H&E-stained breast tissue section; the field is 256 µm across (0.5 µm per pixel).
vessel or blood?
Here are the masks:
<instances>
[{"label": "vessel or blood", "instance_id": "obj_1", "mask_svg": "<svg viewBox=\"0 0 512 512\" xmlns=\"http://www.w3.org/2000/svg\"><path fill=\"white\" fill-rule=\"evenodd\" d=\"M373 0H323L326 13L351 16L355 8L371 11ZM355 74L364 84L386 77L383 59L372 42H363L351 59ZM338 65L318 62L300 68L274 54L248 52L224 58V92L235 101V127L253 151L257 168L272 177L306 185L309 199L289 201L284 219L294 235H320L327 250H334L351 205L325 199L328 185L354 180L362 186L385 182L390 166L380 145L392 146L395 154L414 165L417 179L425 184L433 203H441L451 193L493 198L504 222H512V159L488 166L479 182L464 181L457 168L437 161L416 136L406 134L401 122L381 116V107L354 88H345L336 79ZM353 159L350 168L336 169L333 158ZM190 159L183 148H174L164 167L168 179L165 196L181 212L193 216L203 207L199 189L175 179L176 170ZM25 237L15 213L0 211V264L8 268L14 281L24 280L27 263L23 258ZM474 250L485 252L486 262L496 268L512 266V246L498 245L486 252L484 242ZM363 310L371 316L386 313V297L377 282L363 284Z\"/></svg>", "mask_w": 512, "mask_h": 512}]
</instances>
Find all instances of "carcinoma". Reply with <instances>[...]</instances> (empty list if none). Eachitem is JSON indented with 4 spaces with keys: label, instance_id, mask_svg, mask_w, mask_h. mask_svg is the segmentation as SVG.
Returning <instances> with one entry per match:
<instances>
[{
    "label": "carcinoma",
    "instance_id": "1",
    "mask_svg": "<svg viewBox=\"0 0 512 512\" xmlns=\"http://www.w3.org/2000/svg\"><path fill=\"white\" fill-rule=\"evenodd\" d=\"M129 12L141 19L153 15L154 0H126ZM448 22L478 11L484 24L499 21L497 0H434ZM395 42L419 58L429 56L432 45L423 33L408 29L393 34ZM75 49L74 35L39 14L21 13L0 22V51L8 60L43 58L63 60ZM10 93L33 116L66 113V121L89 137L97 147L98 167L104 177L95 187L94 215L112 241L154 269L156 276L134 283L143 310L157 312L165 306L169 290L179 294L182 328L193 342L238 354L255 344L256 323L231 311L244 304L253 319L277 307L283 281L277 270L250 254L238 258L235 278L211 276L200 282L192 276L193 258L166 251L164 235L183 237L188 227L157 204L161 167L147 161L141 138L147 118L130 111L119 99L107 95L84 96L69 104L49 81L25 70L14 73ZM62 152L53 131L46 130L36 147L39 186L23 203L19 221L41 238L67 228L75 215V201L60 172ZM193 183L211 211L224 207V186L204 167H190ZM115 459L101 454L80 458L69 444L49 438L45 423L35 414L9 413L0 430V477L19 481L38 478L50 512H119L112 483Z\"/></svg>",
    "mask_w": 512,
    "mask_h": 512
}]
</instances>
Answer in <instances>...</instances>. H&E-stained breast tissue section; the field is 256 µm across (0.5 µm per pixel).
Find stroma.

...

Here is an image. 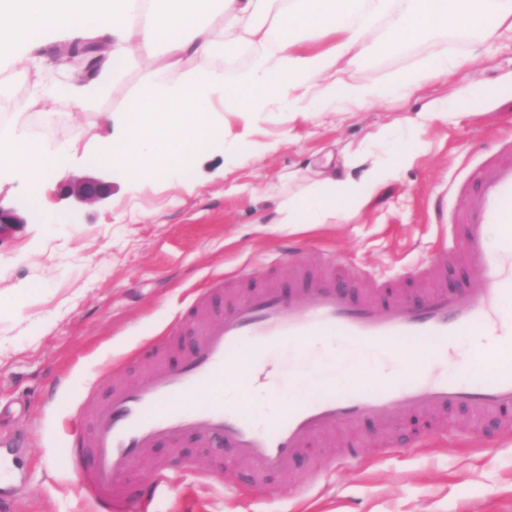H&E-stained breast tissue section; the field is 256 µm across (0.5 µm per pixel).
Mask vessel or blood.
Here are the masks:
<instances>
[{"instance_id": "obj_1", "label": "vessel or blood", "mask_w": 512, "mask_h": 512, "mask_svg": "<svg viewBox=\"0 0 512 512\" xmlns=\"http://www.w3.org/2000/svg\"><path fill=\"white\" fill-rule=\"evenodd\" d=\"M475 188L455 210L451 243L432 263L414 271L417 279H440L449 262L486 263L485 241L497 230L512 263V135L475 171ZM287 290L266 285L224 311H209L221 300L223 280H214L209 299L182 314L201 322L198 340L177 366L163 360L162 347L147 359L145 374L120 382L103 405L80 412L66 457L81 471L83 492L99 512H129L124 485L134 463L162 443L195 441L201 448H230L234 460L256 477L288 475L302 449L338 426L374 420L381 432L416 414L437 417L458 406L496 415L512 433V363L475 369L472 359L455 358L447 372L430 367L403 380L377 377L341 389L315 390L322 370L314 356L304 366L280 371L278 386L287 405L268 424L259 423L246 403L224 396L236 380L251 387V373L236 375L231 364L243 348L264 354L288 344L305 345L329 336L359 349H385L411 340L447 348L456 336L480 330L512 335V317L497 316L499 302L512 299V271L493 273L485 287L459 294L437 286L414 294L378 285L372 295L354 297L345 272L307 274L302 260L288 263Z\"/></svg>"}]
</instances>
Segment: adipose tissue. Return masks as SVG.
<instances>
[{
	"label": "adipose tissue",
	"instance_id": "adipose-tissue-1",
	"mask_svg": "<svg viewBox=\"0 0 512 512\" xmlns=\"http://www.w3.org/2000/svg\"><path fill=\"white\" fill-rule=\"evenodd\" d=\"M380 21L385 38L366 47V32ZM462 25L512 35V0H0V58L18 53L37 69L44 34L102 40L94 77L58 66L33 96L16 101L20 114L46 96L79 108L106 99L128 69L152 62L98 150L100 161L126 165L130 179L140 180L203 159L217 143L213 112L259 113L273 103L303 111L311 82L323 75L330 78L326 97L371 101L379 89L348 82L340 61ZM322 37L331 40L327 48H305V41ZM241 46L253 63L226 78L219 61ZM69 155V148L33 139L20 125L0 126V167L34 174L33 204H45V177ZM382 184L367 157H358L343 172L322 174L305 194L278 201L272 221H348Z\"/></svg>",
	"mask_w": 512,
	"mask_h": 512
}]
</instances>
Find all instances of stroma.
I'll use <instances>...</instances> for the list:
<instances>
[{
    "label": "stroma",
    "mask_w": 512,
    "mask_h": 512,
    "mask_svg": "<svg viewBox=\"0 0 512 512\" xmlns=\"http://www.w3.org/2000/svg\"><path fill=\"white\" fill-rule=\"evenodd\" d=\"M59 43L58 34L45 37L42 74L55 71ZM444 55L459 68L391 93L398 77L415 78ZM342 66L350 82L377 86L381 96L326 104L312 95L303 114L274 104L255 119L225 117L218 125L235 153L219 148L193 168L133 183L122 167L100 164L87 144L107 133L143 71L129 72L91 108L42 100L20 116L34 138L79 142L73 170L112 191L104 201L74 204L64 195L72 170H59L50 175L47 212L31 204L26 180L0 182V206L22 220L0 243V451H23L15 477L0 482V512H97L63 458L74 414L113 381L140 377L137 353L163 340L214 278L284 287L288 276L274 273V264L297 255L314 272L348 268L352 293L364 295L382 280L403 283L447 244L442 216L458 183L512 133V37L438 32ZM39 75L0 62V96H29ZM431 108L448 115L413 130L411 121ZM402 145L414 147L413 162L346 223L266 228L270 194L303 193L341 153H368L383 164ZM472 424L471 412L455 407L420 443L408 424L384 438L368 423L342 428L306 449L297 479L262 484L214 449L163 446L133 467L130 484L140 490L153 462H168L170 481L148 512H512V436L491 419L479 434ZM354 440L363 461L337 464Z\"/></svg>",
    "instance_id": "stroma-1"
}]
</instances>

_Task to carry out:_ Quote the lines that begin at the line containing "Answer in <instances>...</instances>." and end at the line containing "Find stroma.", keeping both of those lines.

_Result for this task:_
Answer in <instances>...</instances>. H&E-stained breast tissue section; the field is 256 µm across (0.5 µm per pixel).
Find stroma.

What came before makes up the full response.